INSTRUCTIONS FOR THE TASK
Please give back word for word the lines of the material below between the line containing "turquoise cake [356,584,410,635]" and the line containing "camera: 40 degrees right, 0 degrees up", inclusive.

RECORD SET
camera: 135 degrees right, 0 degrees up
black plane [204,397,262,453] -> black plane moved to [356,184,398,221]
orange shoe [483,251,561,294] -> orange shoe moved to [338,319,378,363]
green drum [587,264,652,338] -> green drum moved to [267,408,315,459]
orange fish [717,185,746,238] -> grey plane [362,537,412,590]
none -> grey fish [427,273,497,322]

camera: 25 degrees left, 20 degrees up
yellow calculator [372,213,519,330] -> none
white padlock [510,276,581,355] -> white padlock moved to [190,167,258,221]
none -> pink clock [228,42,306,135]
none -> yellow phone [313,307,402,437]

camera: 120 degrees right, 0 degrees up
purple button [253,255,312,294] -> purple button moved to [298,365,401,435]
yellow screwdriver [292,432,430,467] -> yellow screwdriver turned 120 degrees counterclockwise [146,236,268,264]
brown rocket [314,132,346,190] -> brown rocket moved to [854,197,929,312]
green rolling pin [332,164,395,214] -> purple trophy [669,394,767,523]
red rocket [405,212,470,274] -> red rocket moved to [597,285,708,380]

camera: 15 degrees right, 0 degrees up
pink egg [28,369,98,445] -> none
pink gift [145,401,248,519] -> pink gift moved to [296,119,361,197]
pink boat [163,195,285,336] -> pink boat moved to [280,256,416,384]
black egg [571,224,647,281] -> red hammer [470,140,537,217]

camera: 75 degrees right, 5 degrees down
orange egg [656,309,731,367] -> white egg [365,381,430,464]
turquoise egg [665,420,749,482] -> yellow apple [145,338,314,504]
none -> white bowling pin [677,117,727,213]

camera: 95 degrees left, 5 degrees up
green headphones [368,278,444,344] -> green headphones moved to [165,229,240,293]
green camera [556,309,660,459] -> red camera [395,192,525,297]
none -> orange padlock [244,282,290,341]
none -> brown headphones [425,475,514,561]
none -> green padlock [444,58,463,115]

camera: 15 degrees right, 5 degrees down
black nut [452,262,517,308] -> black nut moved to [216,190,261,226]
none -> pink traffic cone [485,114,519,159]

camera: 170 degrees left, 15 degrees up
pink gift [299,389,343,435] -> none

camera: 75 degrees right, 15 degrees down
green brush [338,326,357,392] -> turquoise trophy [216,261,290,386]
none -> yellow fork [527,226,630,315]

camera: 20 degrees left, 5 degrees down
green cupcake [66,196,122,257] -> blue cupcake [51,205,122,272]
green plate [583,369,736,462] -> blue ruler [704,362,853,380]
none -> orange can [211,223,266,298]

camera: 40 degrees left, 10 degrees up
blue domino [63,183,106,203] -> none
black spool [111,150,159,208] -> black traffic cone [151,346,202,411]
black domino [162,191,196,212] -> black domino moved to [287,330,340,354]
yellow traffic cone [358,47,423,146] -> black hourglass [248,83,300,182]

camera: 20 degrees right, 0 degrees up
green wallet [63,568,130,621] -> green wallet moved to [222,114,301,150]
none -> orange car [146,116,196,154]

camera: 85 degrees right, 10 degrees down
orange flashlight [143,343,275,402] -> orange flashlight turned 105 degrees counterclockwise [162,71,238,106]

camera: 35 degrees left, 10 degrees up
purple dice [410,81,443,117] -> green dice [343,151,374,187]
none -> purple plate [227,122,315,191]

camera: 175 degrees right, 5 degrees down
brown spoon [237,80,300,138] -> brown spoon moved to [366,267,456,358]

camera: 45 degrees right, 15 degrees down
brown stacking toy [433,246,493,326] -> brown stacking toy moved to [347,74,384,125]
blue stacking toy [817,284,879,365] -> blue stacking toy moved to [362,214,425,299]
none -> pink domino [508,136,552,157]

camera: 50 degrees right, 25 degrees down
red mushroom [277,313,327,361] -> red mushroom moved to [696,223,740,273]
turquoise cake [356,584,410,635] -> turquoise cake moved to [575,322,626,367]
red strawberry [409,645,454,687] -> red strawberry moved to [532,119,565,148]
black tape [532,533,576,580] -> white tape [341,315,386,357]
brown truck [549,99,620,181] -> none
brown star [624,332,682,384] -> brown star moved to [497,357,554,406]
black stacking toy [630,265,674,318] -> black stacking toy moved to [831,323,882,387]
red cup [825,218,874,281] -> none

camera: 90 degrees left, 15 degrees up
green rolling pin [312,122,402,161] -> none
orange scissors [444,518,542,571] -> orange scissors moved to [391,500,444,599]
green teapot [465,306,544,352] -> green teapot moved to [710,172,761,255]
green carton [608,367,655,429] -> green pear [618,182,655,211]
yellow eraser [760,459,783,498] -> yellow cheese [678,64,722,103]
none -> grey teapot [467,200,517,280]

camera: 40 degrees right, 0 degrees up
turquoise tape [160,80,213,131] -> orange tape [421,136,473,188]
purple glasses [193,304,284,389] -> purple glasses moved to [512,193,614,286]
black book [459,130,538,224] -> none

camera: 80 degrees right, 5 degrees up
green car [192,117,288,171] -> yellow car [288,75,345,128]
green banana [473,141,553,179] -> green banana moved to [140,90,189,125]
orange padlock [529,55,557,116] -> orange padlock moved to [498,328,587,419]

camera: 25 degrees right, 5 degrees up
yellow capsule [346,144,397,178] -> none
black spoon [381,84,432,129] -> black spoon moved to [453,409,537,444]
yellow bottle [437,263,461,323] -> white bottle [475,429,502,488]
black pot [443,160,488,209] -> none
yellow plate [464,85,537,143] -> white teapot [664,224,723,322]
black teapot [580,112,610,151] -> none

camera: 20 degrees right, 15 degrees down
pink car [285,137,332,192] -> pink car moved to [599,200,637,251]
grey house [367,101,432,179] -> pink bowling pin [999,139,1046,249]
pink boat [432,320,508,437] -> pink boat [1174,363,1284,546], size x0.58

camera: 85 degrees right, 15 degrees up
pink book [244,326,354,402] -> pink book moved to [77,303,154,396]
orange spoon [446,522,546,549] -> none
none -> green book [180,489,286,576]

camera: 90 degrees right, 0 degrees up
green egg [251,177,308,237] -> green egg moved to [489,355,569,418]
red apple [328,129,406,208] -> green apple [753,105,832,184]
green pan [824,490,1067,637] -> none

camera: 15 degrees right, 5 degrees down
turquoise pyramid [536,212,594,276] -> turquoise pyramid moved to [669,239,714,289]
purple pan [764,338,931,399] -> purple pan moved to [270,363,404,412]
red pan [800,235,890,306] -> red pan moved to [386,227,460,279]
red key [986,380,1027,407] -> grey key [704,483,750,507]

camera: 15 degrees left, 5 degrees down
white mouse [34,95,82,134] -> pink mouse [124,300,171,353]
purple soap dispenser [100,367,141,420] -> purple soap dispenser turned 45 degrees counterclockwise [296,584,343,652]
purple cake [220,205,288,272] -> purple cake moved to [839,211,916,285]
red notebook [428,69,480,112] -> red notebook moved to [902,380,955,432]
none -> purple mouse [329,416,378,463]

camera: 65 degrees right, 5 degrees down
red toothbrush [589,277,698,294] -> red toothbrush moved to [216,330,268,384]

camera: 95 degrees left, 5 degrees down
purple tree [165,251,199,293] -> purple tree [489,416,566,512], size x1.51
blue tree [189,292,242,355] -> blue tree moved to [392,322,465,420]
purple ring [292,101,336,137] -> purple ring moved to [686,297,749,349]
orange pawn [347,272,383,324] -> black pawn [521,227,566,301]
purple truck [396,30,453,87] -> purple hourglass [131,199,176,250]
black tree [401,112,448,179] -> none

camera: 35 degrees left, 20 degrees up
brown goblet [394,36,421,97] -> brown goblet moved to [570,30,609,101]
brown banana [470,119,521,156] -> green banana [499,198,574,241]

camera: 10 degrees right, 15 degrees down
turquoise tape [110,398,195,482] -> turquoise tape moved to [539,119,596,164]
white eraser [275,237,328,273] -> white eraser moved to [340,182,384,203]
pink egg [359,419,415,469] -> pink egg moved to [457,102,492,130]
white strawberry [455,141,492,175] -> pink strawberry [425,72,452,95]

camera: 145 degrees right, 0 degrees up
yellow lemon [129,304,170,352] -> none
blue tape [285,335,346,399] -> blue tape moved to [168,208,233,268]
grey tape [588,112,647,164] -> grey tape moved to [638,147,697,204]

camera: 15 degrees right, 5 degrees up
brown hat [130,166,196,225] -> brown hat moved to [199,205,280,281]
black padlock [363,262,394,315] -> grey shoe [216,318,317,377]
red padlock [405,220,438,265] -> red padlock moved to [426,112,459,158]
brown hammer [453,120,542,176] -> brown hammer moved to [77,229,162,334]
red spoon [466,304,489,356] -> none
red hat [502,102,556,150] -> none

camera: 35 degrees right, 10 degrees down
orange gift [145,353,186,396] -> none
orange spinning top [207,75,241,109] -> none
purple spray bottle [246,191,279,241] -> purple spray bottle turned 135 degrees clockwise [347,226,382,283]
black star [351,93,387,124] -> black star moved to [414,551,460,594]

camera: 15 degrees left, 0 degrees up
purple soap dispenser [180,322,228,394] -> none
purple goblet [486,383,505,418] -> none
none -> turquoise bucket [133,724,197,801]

EXPECTED ANSWER
turquoise cake [356,584,410,635] -> turquoise cake moved to [575,322,626,367]
red strawberry [409,645,454,687] -> red strawberry moved to [532,119,565,148]
black tape [532,533,576,580] -> white tape [341,315,386,357]
brown truck [549,99,620,181] -> none
brown star [624,332,682,384] -> brown star moved to [497,357,554,406]
black stacking toy [630,265,674,318] -> black stacking toy moved to [831,323,882,387]
red cup [825,218,874,281] -> none

camera: 90 degrees left, 15 degrees up
green rolling pin [312,122,402,161] -> none
orange scissors [444,518,542,571] -> orange scissors moved to [391,500,444,599]
green teapot [465,306,544,352] -> green teapot moved to [710,172,761,255]
green carton [608,367,655,429] -> green pear [618,182,655,211]
yellow eraser [760,459,783,498] -> yellow cheese [678,64,722,103]
none -> grey teapot [467,200,517,280]

camera: 40 degrees right, 0 degrees up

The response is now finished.